>> begin

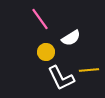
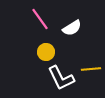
white semicircle: moved 1 px right, 10 px up
yellow line: moved 2 px right, 1 px up
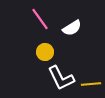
yellow circle: moved 1 px left
yellow line: moved 15 px down
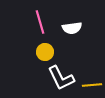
pink line: moved 3 px down; rotated 20 degrees clockwise
white semicircle: rotated 24 degrees clockwise
yellow line: moved 1 px right, 1 px down
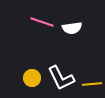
pink line: moved 2 px right; rotated 55 degrees counterclockwise
yellow circle: moved 13 px left, 26 px down
yellow line: moved 1 px up
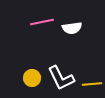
pink line: rotated 30 degrees counterclockwise
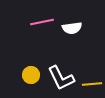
yellow circle: moved 1 px left, 3 px up
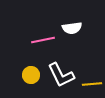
pink line: moved 1 px right, 18 px down
white L-shape: moved 3 px up
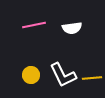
pink line: moved 9 px left, 15 px up
white L-shape: moved 2 px right
yellow line: moved 6 px up
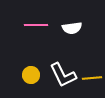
pink line: moved 2 px right; rotated 10 degrees clockwise
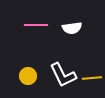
yellow circle: moved 3 px left, 1 px down
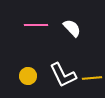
white semicircle: rotated 126 degrees counterclockwise
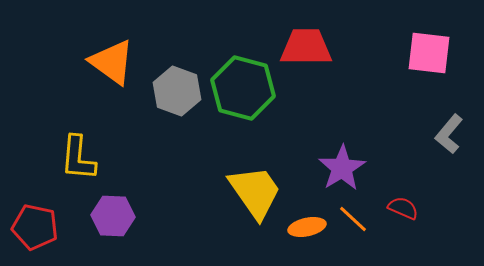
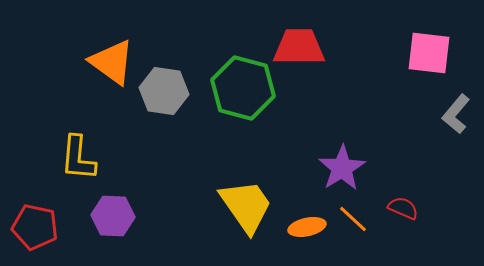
red trapezoid: moved 7 px left
gray hexagon: moved 13 px left; rotated 12 degrees counterclockwise
gray L-shape: moved 7 px right, 20 px up
yellow trapezoid: moved 9 px left, 14 px down
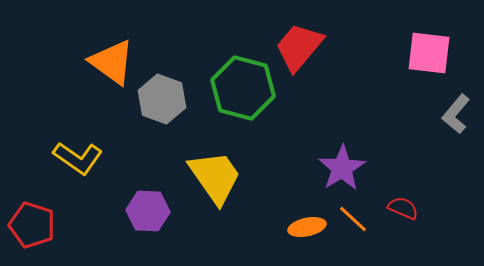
red trapezoid: rotated 50 degrees counterclockwise
gray hexagon: moved 2 px left, 8 px down; rotated 12 degrees clockwise
yellow L-shape: rotated 60 degrees counterclockwise
yellow trapezoid: moved 31 px left, 29 px up
purple hexagon: moved 35 px right, 5 px up
red pentagon: moved 3 px left, 2 px up; rotated 6 degrees clockwise
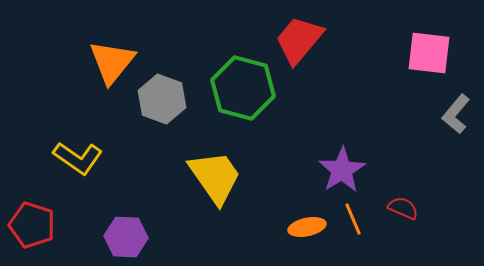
red trapezoid: moved 7 px up
orange triangle: rotated 33 degrees clockwise
purple star: moved 2 px down
purple hexagon: moved 22 px left, 26 px down
orange line: rotated 24 degrees clockwise
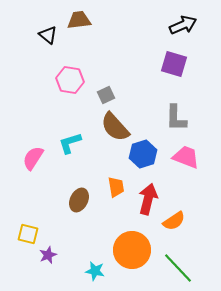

>> end

Return each line from the records above that contains the string "left".

yellow circle: moved 1 px left
yellow circle: moved 13 px left, 26 px down
yellow circle: moved 1 px left, 3 px up
pink line: moved 9 px left, 15 px up
yellow circle: moved 3 px left, 1 px down
red trapezoid: moved 7 px left
gray hexagon: moved 13 px left; rotated 12 degrees counterclockwise
yellow trapezoid: moved 9 px left, 14 px down
gray hexagon: moved 2 px left, 8 px down; rotated 12 degrees clockwise
yellow trapezoid: moved 31 px left, 29 px up
red pentagon: moved 3 px left, 2 px up; rotated 6 degrees clockwise
purple hexagon: moved 22 px left, 26 px down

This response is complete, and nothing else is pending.